_Task details_
From the records below, count the lines containing the word "rectangle" and give only that number.

_Listed entries_

"""

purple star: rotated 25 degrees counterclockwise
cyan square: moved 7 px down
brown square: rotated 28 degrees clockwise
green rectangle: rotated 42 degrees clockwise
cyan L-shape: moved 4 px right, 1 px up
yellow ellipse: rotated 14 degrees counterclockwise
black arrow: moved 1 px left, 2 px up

"""
"""

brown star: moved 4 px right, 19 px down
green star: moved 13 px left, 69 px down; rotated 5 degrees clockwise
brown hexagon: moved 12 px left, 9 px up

"""
"""

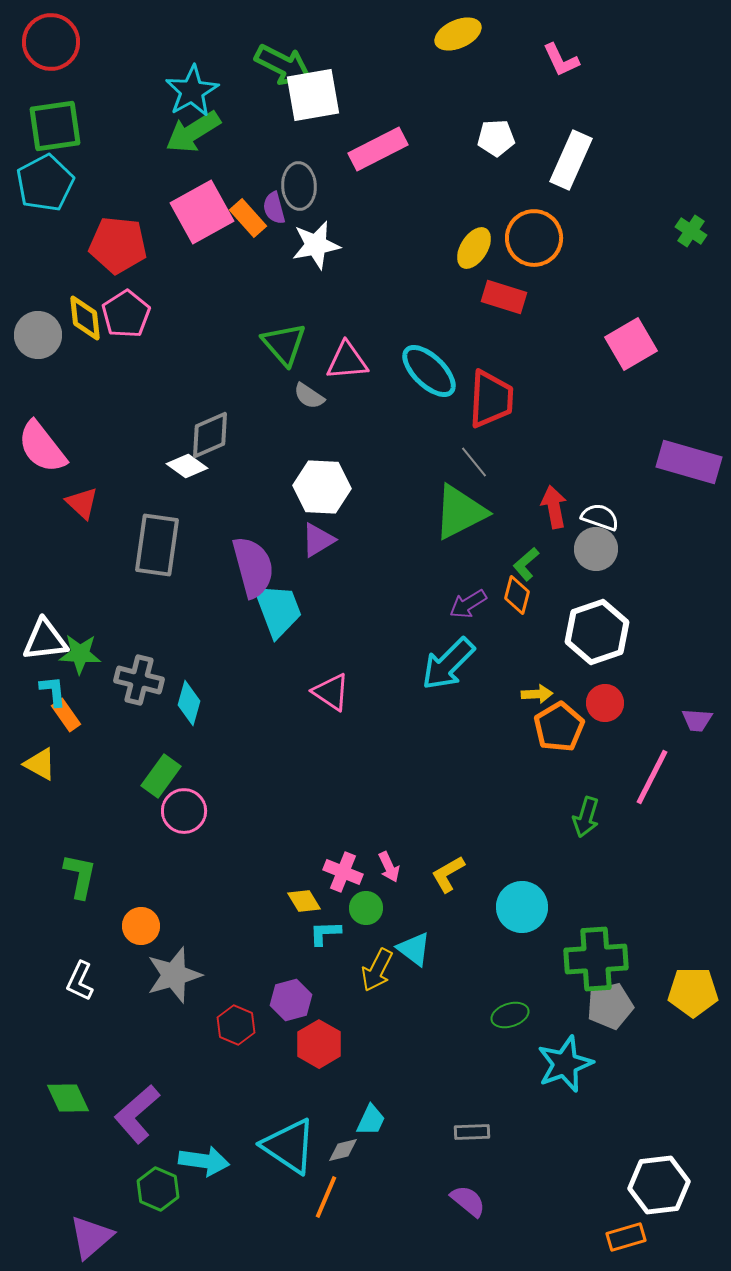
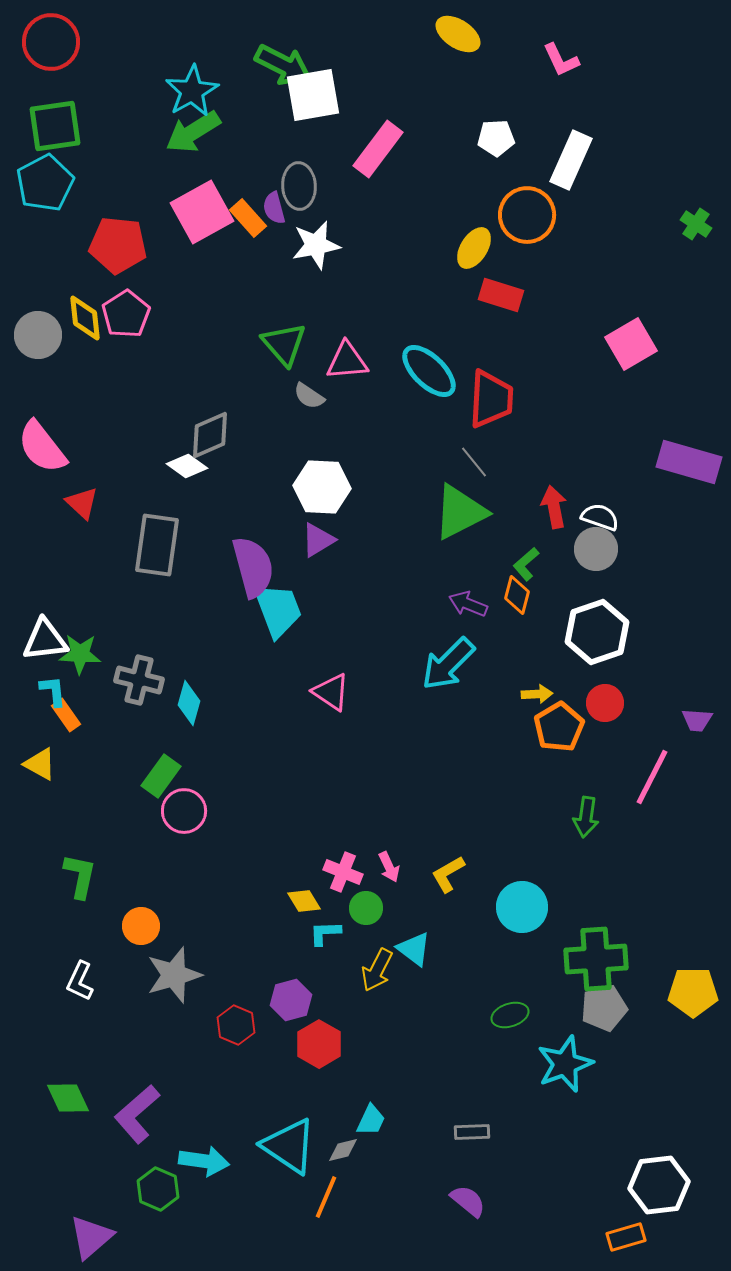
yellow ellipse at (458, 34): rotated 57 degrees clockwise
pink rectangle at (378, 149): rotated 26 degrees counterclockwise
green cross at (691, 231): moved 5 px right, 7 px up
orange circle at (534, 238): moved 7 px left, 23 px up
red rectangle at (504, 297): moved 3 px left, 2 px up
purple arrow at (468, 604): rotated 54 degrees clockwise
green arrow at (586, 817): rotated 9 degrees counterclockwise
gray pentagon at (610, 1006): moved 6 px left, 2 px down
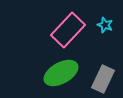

"""

_Solved exercise_
3